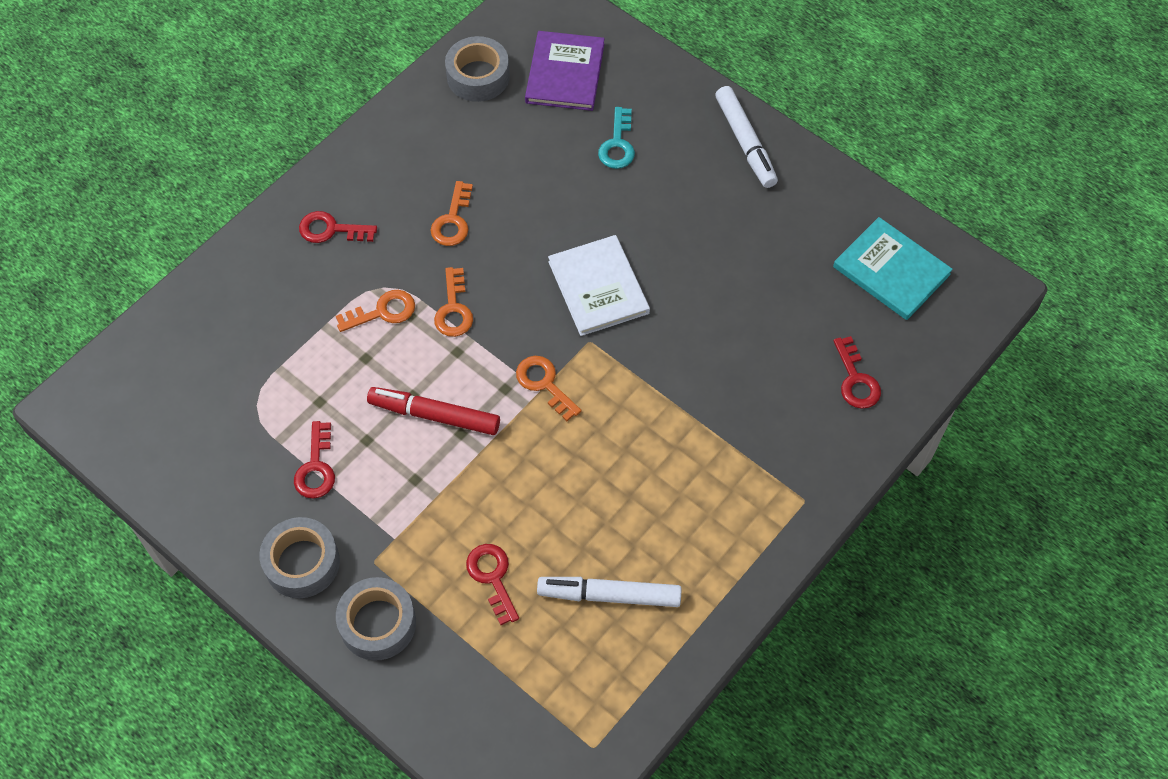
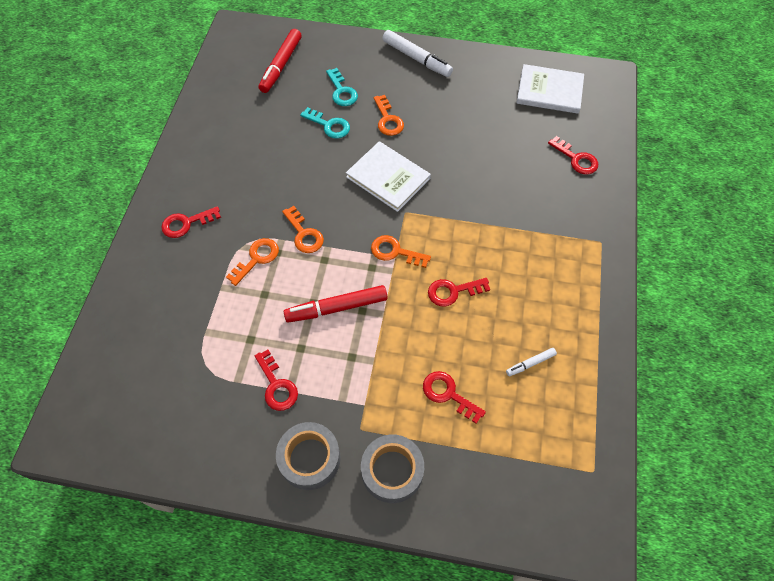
camera: 30 degrees left, 0 degrees up
(453, 220) = (267, 180): orange key -> orange key (388, 119)
(478, 76) = (226, 89): grey tape -> none
(565, 73) = (281, 65): purple book -> red marker
(572, 184) = (329, 125): none -> turquoise key
(579, 466) = (453, 291): none -> red key
(609, 595) = (530, 363): white marker -> white marker, size x0.51
(891, 271) = (549, 91): turquoise book -> white book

============

→ TASK DETAILS:
Word for word, return the records shown above without their pictures.

→ RESPONSE FOR THIS EXERCISE:
camera: 30 degrees left, 0 degrees up
(453, 220) = (267, 180): orange key -> orange key (388, 119)
(478, 76) = (226, 89): grey tape -> none
(565, 73) = (281, 65): purple book -> red marker
(572, 184) = (329, 125): none -> turquoise key
(579, 466) = (453, 291): none -> red key
(609, 595) = (530, 363): white marker -> white marker, size x0.51
(891, 271) = (549, 91): turquoise book -> white book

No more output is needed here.